*** Opening Data extract ***

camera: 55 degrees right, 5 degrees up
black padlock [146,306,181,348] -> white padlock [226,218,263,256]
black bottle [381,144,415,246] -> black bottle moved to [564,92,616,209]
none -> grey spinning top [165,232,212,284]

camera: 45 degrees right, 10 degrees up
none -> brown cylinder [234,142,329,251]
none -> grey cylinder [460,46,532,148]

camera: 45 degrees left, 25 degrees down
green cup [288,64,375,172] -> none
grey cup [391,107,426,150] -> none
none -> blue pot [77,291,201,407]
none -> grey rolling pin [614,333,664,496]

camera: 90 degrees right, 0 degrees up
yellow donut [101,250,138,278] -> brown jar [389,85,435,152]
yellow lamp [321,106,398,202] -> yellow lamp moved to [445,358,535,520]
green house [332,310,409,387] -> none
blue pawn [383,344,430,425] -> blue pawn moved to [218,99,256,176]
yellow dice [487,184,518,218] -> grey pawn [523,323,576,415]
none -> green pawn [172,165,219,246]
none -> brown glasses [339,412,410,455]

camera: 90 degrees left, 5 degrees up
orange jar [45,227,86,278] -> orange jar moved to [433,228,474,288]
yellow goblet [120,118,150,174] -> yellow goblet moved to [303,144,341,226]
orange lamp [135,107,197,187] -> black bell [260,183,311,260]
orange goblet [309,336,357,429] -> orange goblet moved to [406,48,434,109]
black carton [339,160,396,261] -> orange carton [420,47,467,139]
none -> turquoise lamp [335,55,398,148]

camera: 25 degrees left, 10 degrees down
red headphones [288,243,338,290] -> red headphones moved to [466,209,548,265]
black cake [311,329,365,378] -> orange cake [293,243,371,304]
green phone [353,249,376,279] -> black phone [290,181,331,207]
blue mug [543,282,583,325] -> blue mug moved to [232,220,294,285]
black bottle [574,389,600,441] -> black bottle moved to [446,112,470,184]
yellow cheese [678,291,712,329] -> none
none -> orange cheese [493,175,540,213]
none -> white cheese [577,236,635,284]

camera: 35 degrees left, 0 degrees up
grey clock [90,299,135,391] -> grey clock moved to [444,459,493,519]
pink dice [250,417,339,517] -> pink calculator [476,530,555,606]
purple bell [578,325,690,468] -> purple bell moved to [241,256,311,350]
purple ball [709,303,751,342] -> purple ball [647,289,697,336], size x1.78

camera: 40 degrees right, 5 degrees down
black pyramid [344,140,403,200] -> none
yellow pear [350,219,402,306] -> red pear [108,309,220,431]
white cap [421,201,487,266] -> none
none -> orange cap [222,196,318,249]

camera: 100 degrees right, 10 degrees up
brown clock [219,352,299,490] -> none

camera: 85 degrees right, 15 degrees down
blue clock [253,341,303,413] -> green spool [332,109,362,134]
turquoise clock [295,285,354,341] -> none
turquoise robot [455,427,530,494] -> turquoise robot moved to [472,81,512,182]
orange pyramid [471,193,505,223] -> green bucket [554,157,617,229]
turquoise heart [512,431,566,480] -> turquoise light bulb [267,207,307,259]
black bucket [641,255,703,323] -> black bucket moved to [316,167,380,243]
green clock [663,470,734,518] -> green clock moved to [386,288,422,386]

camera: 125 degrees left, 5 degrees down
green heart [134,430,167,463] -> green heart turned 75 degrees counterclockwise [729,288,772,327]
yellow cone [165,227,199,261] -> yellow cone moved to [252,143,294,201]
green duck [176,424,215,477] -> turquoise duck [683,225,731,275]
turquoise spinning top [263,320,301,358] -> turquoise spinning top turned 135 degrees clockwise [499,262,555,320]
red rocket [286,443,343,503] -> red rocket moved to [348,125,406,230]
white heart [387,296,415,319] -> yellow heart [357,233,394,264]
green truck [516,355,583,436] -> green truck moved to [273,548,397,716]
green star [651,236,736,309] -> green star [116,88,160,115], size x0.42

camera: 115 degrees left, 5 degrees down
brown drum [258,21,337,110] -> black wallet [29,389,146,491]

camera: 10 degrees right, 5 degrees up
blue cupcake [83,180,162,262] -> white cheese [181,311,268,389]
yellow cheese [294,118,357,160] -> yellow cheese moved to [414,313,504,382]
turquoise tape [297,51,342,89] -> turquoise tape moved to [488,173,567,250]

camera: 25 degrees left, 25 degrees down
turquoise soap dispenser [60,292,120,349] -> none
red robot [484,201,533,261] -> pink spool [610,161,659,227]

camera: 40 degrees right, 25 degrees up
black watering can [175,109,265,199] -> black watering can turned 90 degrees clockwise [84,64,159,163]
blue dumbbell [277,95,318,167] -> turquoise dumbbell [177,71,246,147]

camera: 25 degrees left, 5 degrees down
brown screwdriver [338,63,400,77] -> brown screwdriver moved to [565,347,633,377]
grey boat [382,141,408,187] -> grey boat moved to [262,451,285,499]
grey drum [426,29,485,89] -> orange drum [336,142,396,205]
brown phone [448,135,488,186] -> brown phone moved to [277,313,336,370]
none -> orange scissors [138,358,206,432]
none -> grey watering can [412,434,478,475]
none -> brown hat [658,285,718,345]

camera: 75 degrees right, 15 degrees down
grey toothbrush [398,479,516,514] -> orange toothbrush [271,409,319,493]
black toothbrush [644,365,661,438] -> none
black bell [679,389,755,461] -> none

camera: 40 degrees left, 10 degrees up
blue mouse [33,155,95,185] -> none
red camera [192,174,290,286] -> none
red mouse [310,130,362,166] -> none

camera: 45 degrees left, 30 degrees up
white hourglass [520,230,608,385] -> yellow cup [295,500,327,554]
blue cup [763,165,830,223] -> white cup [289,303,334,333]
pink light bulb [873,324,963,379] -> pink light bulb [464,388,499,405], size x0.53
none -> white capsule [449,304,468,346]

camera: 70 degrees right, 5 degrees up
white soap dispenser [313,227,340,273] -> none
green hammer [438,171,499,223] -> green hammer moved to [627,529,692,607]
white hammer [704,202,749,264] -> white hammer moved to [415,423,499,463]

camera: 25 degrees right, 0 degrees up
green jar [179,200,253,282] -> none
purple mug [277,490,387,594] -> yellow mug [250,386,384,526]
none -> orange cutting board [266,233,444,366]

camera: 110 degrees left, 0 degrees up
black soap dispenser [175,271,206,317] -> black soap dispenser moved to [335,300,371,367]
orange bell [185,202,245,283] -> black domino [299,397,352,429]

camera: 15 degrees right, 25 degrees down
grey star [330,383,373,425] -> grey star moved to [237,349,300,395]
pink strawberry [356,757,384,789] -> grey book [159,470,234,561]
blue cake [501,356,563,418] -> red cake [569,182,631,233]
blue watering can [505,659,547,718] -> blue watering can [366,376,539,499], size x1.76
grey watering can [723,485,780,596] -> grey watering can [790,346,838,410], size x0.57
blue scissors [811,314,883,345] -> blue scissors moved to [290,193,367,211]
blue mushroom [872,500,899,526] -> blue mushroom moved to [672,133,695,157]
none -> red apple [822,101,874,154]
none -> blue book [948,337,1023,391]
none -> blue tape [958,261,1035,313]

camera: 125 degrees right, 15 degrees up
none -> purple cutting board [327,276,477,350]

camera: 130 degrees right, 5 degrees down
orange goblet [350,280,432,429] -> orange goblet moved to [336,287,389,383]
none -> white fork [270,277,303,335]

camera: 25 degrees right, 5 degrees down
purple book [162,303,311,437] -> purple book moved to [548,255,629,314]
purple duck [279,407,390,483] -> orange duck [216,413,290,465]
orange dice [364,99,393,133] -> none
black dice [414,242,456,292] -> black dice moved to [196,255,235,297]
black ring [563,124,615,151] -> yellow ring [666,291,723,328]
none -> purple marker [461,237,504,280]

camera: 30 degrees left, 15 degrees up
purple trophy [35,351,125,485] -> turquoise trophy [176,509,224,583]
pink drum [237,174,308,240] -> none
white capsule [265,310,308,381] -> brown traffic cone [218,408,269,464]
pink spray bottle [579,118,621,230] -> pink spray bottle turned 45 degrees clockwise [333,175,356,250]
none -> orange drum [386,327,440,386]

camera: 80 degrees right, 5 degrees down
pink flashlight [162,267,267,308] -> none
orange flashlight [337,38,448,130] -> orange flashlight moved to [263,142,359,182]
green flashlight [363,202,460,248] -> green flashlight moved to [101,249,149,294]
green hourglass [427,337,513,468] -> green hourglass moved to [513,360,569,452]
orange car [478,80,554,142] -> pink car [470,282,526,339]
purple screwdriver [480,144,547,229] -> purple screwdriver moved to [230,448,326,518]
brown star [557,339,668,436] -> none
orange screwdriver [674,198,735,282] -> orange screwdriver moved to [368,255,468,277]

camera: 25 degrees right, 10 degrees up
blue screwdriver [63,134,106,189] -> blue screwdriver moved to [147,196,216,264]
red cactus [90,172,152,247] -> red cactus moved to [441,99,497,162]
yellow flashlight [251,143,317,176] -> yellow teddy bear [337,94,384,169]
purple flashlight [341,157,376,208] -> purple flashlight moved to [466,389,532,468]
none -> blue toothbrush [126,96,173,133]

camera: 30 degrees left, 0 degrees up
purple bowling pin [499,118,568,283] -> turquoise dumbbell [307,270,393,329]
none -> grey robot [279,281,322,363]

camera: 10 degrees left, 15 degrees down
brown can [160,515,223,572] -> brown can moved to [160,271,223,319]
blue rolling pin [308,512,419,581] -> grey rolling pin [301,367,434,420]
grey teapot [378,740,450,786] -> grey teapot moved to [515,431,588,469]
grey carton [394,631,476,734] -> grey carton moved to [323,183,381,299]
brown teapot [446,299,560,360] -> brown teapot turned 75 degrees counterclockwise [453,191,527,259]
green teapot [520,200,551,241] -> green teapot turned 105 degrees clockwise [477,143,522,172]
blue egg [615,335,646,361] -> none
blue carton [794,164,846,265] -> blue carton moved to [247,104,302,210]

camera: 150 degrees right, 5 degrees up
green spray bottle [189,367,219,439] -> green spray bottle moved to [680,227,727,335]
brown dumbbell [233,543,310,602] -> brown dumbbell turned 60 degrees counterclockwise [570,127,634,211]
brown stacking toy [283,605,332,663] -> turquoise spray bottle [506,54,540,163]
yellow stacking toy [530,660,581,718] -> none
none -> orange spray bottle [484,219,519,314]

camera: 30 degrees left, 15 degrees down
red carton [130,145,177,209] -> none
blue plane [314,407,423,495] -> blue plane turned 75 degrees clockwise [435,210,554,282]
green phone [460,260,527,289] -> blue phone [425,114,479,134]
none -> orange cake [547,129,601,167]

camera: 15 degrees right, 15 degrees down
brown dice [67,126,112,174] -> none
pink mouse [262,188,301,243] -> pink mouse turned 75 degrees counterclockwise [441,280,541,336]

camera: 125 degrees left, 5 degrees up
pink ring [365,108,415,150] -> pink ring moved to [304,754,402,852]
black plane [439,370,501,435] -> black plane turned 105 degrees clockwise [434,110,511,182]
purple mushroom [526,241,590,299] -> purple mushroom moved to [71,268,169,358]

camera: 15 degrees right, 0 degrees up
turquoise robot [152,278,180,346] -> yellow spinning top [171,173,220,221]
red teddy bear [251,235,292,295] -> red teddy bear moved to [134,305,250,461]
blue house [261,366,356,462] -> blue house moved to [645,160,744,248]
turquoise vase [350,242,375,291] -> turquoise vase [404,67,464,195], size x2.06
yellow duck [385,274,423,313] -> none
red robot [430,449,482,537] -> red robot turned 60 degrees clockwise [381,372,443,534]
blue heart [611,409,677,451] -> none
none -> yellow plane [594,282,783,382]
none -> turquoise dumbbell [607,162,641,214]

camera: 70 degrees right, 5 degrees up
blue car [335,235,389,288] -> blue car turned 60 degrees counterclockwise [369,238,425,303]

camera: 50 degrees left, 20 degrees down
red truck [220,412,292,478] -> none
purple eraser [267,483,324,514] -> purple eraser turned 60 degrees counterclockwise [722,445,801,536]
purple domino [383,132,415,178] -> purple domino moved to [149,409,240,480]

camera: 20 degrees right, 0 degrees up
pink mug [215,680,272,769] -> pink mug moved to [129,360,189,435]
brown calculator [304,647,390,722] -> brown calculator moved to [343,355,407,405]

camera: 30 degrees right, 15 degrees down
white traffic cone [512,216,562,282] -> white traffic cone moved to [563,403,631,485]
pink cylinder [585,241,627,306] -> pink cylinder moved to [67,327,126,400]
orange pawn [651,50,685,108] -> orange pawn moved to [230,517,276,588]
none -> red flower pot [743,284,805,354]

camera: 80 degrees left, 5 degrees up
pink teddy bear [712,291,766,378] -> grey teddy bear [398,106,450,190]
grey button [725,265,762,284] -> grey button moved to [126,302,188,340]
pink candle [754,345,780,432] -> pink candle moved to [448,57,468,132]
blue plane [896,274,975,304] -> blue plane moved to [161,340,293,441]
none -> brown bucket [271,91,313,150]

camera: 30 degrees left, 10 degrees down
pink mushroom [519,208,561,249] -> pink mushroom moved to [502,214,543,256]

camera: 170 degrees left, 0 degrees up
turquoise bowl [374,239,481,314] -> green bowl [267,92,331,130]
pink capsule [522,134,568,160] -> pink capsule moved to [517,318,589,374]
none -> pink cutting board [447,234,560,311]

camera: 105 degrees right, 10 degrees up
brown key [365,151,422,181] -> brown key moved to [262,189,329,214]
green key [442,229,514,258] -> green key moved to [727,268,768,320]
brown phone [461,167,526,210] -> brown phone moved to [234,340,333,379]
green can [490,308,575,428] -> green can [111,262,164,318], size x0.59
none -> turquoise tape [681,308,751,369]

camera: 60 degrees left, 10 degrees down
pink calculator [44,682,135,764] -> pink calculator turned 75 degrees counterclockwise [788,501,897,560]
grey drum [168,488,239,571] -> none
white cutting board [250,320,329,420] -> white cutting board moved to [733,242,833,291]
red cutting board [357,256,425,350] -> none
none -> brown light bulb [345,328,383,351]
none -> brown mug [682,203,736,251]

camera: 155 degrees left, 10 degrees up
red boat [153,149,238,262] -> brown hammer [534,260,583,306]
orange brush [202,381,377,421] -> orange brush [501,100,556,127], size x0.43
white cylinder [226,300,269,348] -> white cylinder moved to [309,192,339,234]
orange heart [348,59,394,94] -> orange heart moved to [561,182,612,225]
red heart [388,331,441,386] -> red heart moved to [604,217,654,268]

*** Closing Data extract ***

An exact copy of the lines above, from the one containing "orange car [478,80,554,142]" through the one containing "orange screwdriver [674,198,735,282]", is the whole of the answer.

orange car [478,80,554,142] -> pink car [470,282,526,339]
purple screwdriver [480,144,547,229] -> purple screwdriver moved to [230,448,326,518]
brown star [557,339,668,436] -> none
orange screwdriver [674,198,735,282] -> orange screwdriver moved to [368,255,468,277]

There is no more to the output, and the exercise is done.